## Work instructions
Print, exactly as written, the line in the entries below that contains "(489, 481) = (367, 78): red" and every line after it up to and including the last. Omit pictures.

## Data
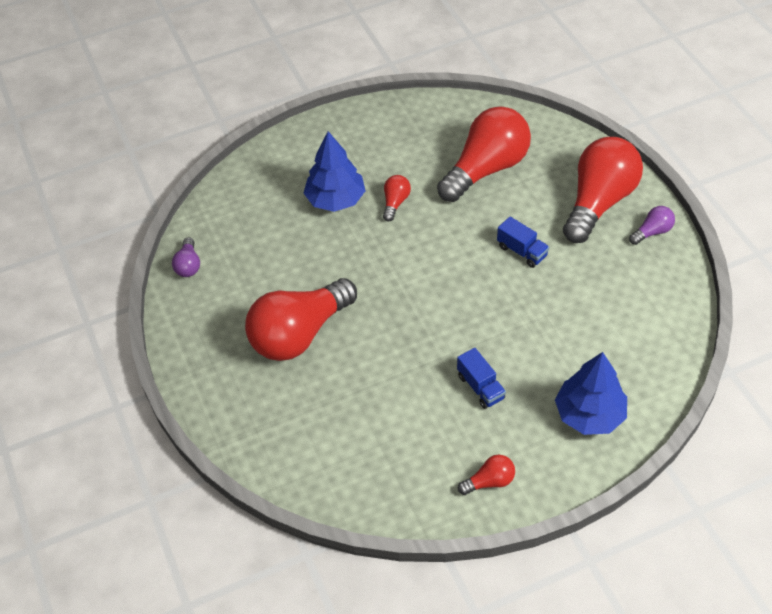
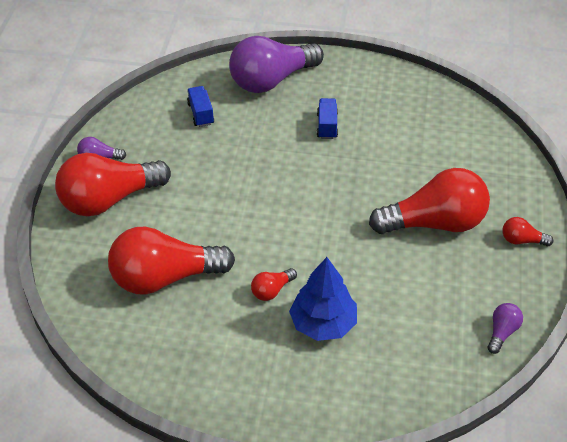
camera: 150 degrees left, 5 degrees down
(489, 481) = (367, 78): red light bulb -> red light bulb (522, 240)
(522, 251) = (208, 195): blue truck -> blue truck (201, 114)
(589, 414) = (271, 80): blue tree -> purple light bulb

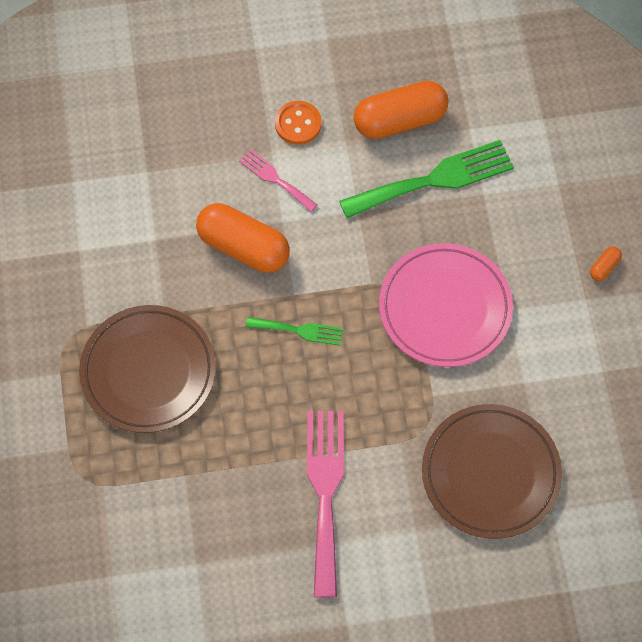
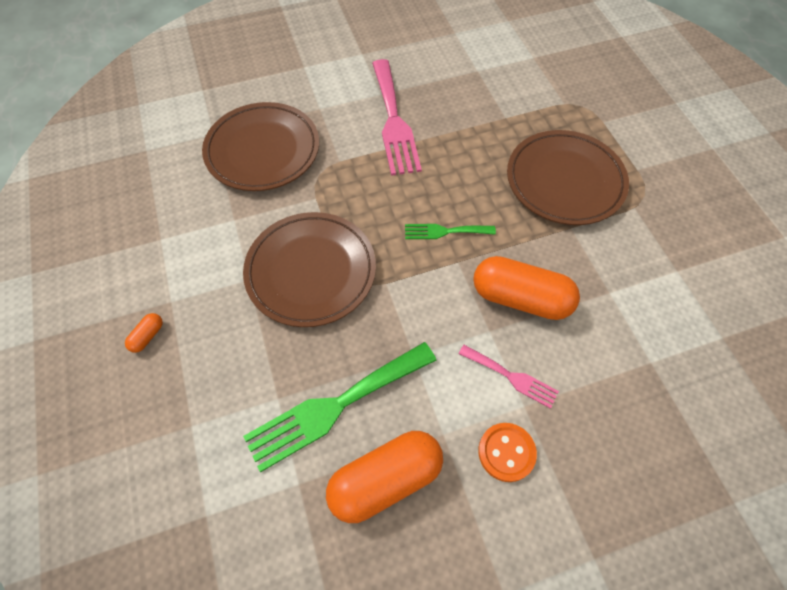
camera: 170 degrees right, 5 degrees down
(445, 308) = (311, 271): pink plate -> brown plate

## Result
(489, 481) = (367, 78): red light bulb -> red light bulb (522, 240)
(522, 251) = (208, 195): blue truck -> blue truck (201, 114)
(589, 414) = (271, 80): blue tree -> purple light bulb

camera: 170 degrees right, 5 degrees down
(445, 308) = (311, 271): pink plate -> brown plate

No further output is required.